### The problem
Begin at the line that contains "added: teddy bear (yellow) [464 152]" and reproduce it along with every line after it to the end of the listing; skip any pictures.

*** Material for the task Section Begins ***

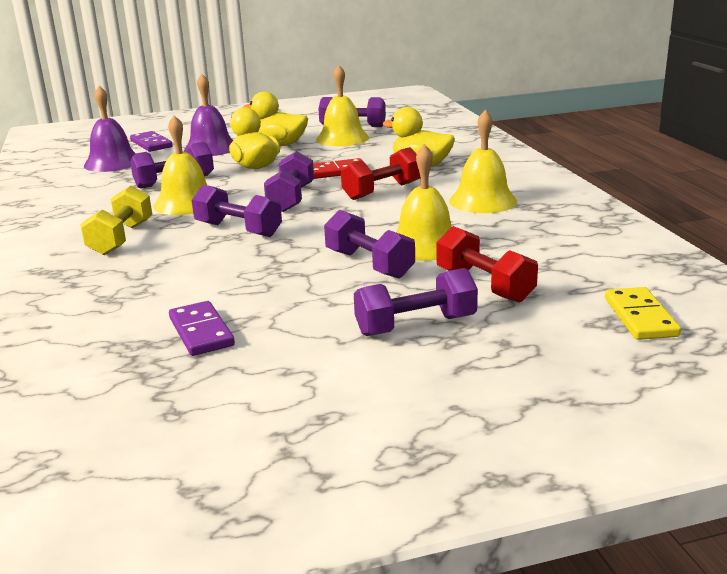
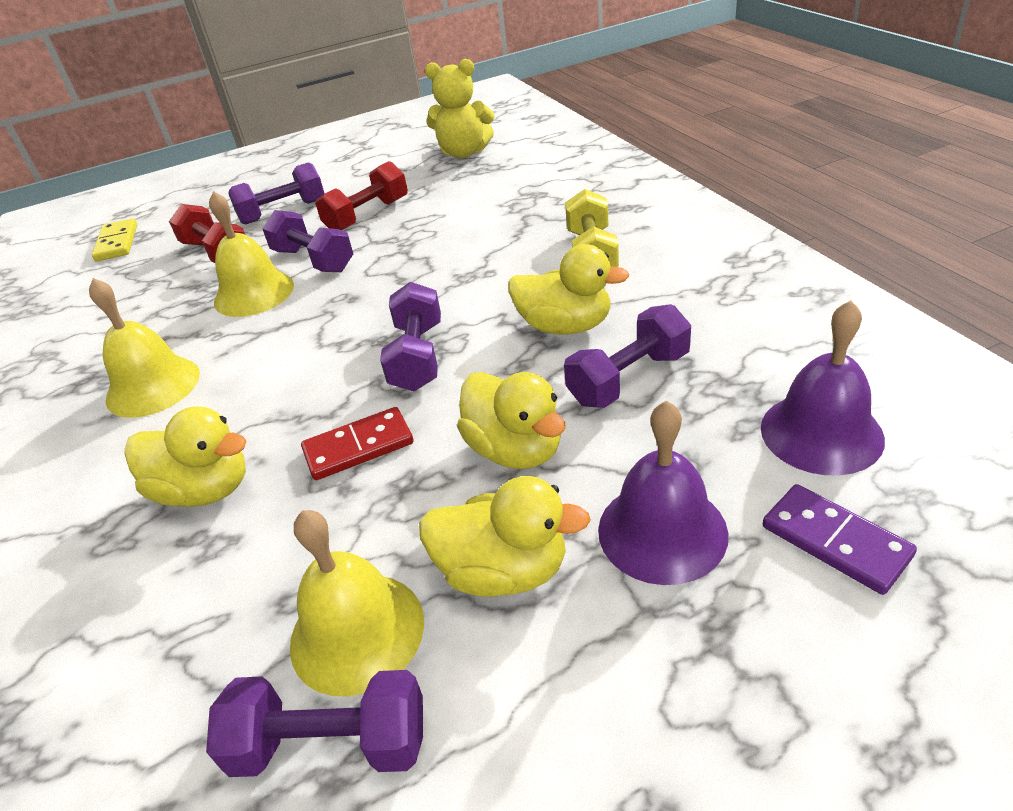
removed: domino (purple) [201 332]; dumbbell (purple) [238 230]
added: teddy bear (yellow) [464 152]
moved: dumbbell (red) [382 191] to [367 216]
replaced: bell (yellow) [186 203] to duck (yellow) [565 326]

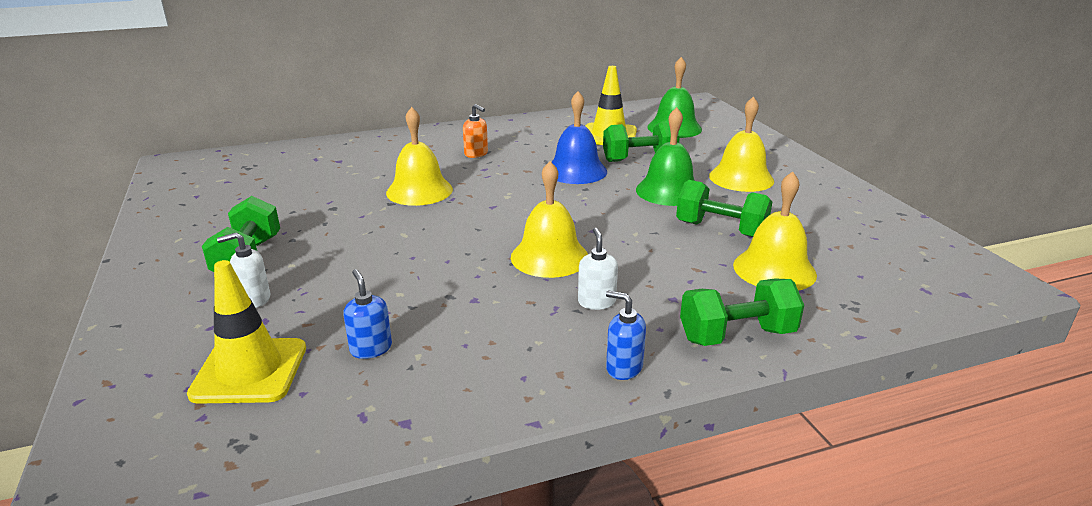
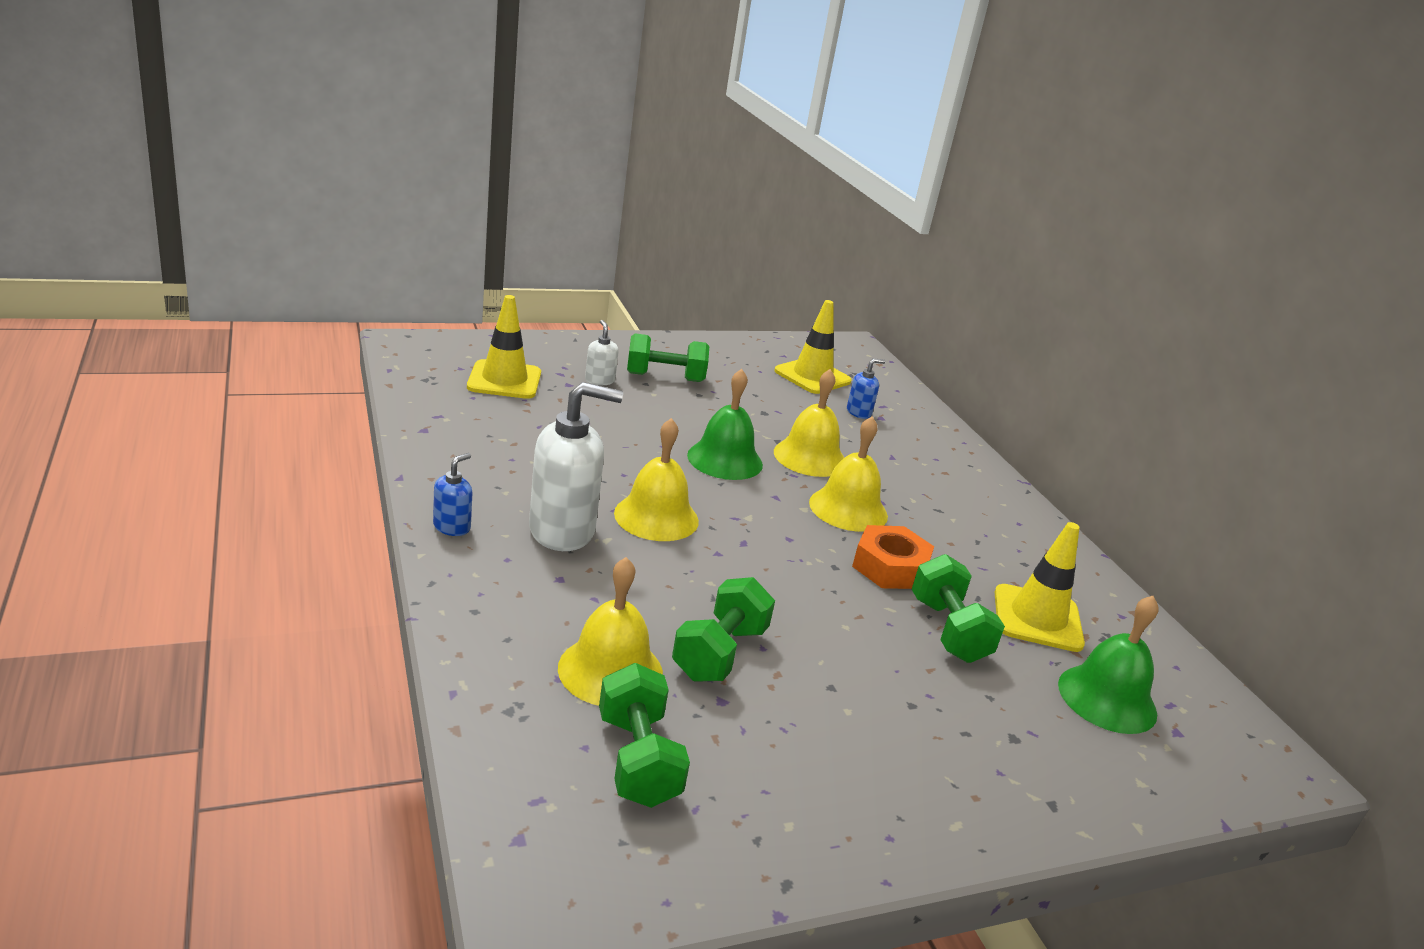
removed: soap dispenser (orange) [476 154]
added: traffic cone (yellow) [812 376]
moved: dumbbell (green) [737 335] to [637 760]; bell (green) [668 191] to [725 459]; bell (yellow) [741 178] to [848 509]; soap dispenser (blue) [371 348] to [859 412]
replaced: bell (blue) [576 171] to nut (orange) [890 567]
resized: soap dispenser (white) [596 302] = [563 530] x2.11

*** Material for the task Section Ends ***

### Worked solution
added: teddy bear (yellow) [464 152]
moved: dumbbell (red) [382 191] to [367 216]
replaced: bell (yellow) [186 203] to duck (yellow) [565 326]

removed: soap dispenser (orange) [476 154]
added: traffic cone (yellow) [812 376]
moved: dumbbell (green) [737 335] to [637 760]; bell (green) [668 191] to [725 459]; bell (yellow) [741 178] to [848 509]; soap dispenser (blue) [371 348] to [859 412]
replaced: bell (blue) [576 171] to nut (orange) [890 567]
resized: soap dispenser (white) [596 302] = [563 530] x2.11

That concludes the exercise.